▶ **WHAT TO DO**
With pictures removed, the data below should be returned exactly.

▶ **INPUT DATA**
=== Begin Enclosure ===

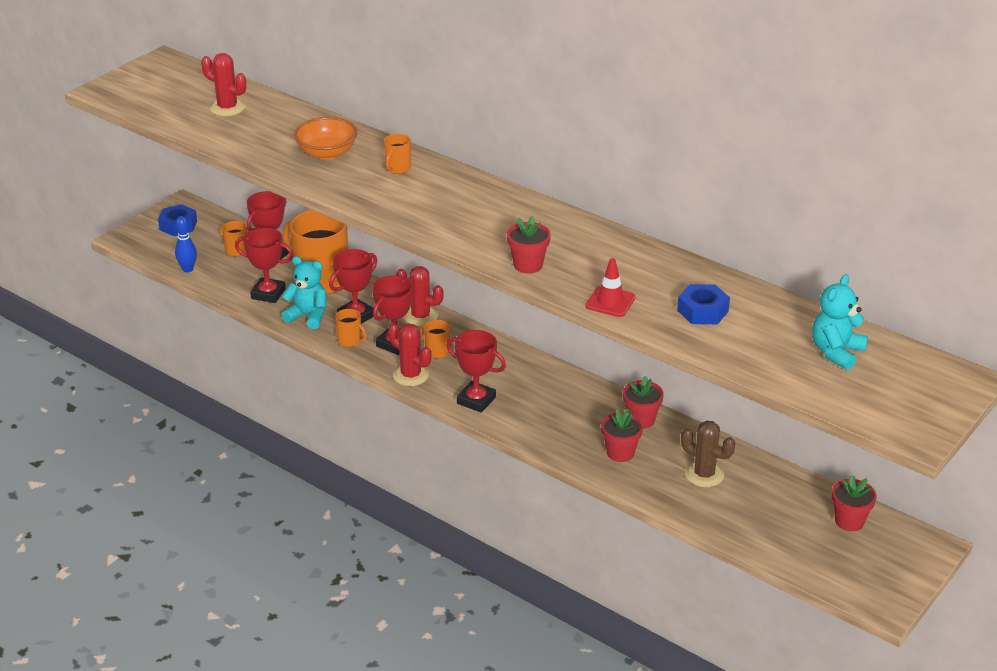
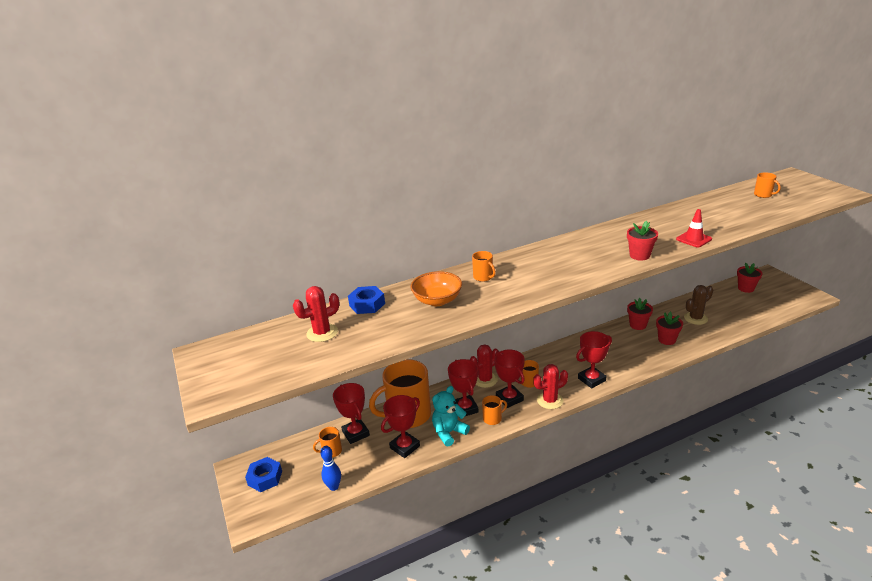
camera: 60 degrees left, 5 degrees down
(703, 311) = (712, 217): blue nut -> blue nut (367, 304)
(836, 352) = (763, 195): turquoise teddy bear -> orange mug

=== End Enclosure ===

▶ **RESPONSE TO THE EXERCISE**
camera: 60 degrees left, 5 degrees down
(703, 311) = (712, 217): blue nut -> blue nut (367, 304)
(836, 352) = (763, 195): turquoise teddy bear -> orange mug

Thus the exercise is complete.